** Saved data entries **
- Opening Delimiter -

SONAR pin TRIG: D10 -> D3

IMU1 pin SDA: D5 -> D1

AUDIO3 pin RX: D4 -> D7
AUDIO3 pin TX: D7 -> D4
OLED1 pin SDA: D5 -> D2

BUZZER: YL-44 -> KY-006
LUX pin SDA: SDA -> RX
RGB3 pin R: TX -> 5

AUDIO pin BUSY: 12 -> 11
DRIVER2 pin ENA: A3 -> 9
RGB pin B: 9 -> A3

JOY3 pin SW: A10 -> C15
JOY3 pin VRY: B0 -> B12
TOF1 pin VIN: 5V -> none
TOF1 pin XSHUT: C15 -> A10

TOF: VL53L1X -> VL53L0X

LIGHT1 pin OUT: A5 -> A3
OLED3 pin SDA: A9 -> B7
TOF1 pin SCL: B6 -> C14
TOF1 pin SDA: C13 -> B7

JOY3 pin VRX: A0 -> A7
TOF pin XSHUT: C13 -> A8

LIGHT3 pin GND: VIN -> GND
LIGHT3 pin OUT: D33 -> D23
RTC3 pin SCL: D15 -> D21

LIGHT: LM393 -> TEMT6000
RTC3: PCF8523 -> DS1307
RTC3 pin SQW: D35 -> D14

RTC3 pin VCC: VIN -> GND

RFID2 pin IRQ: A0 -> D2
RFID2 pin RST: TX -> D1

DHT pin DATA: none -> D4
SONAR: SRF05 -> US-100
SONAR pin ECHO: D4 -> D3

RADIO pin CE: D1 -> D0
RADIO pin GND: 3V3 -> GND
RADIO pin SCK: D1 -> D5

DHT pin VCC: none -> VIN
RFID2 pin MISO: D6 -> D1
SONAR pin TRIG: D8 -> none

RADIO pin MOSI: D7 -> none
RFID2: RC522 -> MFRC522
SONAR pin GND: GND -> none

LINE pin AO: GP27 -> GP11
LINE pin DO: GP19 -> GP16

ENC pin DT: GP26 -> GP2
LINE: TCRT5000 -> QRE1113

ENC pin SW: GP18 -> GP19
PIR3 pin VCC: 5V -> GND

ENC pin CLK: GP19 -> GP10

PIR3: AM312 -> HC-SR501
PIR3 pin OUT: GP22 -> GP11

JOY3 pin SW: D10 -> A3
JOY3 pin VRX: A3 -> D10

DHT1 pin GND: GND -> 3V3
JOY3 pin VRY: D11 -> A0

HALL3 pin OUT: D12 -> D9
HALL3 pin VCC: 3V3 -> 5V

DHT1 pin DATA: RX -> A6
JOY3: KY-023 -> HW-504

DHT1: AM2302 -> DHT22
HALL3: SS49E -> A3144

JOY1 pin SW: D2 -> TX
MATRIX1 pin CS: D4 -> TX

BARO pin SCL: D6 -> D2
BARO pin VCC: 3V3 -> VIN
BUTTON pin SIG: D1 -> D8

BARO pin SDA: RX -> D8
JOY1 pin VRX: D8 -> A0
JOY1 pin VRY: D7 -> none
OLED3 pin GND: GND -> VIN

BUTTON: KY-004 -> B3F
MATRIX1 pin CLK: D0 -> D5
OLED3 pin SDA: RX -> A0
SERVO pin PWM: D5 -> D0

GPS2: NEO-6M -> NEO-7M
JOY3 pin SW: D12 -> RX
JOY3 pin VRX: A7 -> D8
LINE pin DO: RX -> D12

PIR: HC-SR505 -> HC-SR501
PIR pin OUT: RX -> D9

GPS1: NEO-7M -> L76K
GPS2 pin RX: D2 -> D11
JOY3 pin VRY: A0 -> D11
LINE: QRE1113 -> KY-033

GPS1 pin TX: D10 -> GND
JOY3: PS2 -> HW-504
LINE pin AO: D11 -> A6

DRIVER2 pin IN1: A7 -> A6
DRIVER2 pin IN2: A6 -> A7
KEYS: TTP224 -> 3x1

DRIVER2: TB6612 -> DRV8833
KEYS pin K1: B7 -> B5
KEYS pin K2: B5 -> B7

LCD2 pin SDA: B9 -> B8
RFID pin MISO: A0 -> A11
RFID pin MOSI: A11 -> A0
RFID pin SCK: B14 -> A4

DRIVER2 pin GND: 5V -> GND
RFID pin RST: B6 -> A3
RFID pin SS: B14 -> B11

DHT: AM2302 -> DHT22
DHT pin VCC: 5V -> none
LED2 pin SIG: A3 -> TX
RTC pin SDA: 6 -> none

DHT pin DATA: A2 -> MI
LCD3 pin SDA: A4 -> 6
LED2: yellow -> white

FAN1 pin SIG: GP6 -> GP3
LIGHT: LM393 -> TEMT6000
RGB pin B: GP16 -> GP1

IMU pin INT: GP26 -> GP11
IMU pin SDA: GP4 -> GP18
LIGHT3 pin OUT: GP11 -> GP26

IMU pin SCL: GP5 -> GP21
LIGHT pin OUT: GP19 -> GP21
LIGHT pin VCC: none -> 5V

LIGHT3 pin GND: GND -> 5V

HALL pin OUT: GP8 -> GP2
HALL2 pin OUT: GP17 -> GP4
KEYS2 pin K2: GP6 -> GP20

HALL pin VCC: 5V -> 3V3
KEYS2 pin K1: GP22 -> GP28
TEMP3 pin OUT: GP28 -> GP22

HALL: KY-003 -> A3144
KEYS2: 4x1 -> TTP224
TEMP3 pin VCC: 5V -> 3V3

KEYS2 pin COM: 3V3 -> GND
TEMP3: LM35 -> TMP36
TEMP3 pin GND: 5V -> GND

- Closing Delimiter -

** EXERCISE **
Reproduce all of the data. Leave every line unchanged.

** RESULT OF THIS EXERCISE **
SONAR pin TRIG: D10 -> D3

IMU1 pin SDA: D5 -> D1

AUDIO3 pin RX: D4 -> D7
AUDIO3 pin TX: D7 -> D4
OLED1 pin SDA: D5 -> D2

BUZZER: YL-44 -> KY-006
LUX pin SDA: SDA -> RX
RGB3 pin R: TX -> 5

AUDIO pin BUSY: 12 -> 11
DRIVER2 pin ENA: A3 -> 9
RGB pin B: 9 -> A3

JOY3 pin SW: A10 -> C15
JOY3 pin VRY: B0 -> B12
TOF1 pin VIN: 5V -> none
TOF1 pin XSHUT: C15 -> A10

TOF: VL53L1X -> VL53L0X

LIGHT1 pin OUT: A5 -> A3
OLED3 pin SDA: A9 -> B7
TOF1 pin SCL: B6 -> C14
TOF1 pin SDA: C13 -> B7

JOY3 pin VRX: A0 -> A7
TOF pin XSHUT: C13 -> A8

LIGHT3 pin GND: VIN -> GND
LIGHT3 pin OUT: D33 -> D23
RTC3 pin SCL: D15 -> D21

LIGHT: LM393 -> TEMT6000
RTC3: PCF8523 -> DS1307
RTC3 pin SQW: D35 -> D14

RTC3 pin VCC: VIN -> GND

RFID2 pin IRQ: A0 -> D2
RFID2 pin RST: TX -> D1

DHT pin DATA: none -> D4
SONAR: SRF05 -> US-100
SONAR pin ECHO: D4 -> D3

RADIO pin CE: D1 -> D0
RADIO pin GND: 3V3 -> GND
RADIO pin SCK: D1 -> D5

DHT pin VCC: none -> VIN
RFID2 pin MISO: D6 -> D1
SONAR pin TRIG: D8 -> none

RADIO pin MOSI: D7 -> none
RFID2: RC522 -> MFRC522
SONAR pin GND: GND -> none

LINE pin AO: GP27 -> GP11
LINE pin DO: GP19 -> GP16

ENC pin DT: GP26 -> GP2
LINE: TCRT5000 -> QRE1113

ENC pin SW: GP18 -> GP19
PIR3 pin VCC: 5V -> GND

ENC pin CLK: GP19 -> GP10

PIR3: AM312 -> HC-SR501
PIR3 pin OUT: GP22 -> GP11

JOY3 pin SW: D10 -> A3
JOY3 pin VRX: A3 -> D10

DHT1 pin GND: GND -> 3V3
JOY3 pin VRY: D11 -> A0

HALL3 pin OUT: D12 -> D9
HALL3 pin VCC: 3V3 -> 5V

DHT1 pin DATA: RX -> A6
JOY3: KY-023 -> HW-504

DHT1: AM2302 -> DHT22
HALL3: SS49E -> A3144

JOY1 pin SW: D2 -> TX
MATRIX1 pin CS: D4 -> TX

BARO pin SCL: D6 -> D2
BARO pin VCC: 3V3 -> VIN
BUTTON pin SIG: D1 -> D8

BARO pin SDA: RX -> D8
JOY1 pin VRX: D8 -> A0
JOY1 pin VRY: D7 -> none
OLED3 pin GND: GND -> VIN

BUTTON: KY-004 -> B3F
MATRIX1 pin CLK: D0 -> D5
OLED3 pin SDA: RX -> A0
SERVO pin PWM: D5 -> D0

GPS2: NEO-6M -> NEO-7M
JOY3 pin SW: D12 -> RX
JOY3 pin VRX: A7 -> D8
LINE pin DO: RX -> D12

PIR: HC-SR505 -> HC-SR501
PIR pin OUT: RX -> D9

GPS1: NEO-7M -> L76K
GPS2 pin RX: D2 -> D11
JOY3 pin VRY: A0 -> D11
LINE: QRE1113 -> KY-033

GPS1 pin TX: D10 -> GND
JOY3: PS2 -> HW-504
LINE pin AO: D11 -> A6

DRIVER2 pin IN1: A7 -> A6
DRIVER2 pin IN2: A6 -> A7
KEYS: TTP224 -> 3x1

DRIVER2: TB6612 -> DRV8833
KEYS pin K1: B7 -> B5
KEYS pin K2: B5 -> B7

LCD2 pin SDA: B9 -> B8
RFID pin MISO: A0 -> A11
RFID pin MOSI: A11 -> A0
RFID pin SCK: B14 -> A4

DRIVER2 pin GND: 5V -> GND
RFID pin RST: B6 -> A3
RFID pin SS: B14 -> B11

DHT: AM2302 -> DHT22
DHT pin VCC: 5V -> none
LED2 pin SIG: A3 -> TX
RTC pin SDA: 6 -> none

DHT pin DATA: A2 -> MI
LCD3 pin SDA: A4 -> 6
LED2: yellow -> white

FAN1 pin SIG: GP6 -> GP3
LIGHT: LM393 -> TEMT6000
RGB pin B: GP16 -> GP1

IMU pin INT: GP26 -> GP11
IMU pin SDA: GP4 -> GP18
LIGHT3 pin OUT: GP11 -> GP26

IMU pin SCL: GP5 -> GP21
LIGHT pin OUT: GP19 -> GP21
LIGHT pin VCC: none -> 5V

LIGHT3 pin GND: GND -> 5V

HALL pin OUT: GP8 -> GP2
HALL2 pin OUT: GP17 -> GP4
KEYS2 pin K2: GP6 -> GP20

HALL pin VCC: 5V -> 3V3
KEYS2 pin K1: GP22 -> GP28
TEMP3 pin OUT: GP28 -> GP22

HALL: KY-003 -> A3144
KEYS2: 4x1 -> TTP224
TEMP3 pin VCC: 5V -> 3V3

KEYS2 pin COM: 3V3 -> GND
TEMP3: LM35 -> TMP36
TEMP3 pin GND: 5V -> GND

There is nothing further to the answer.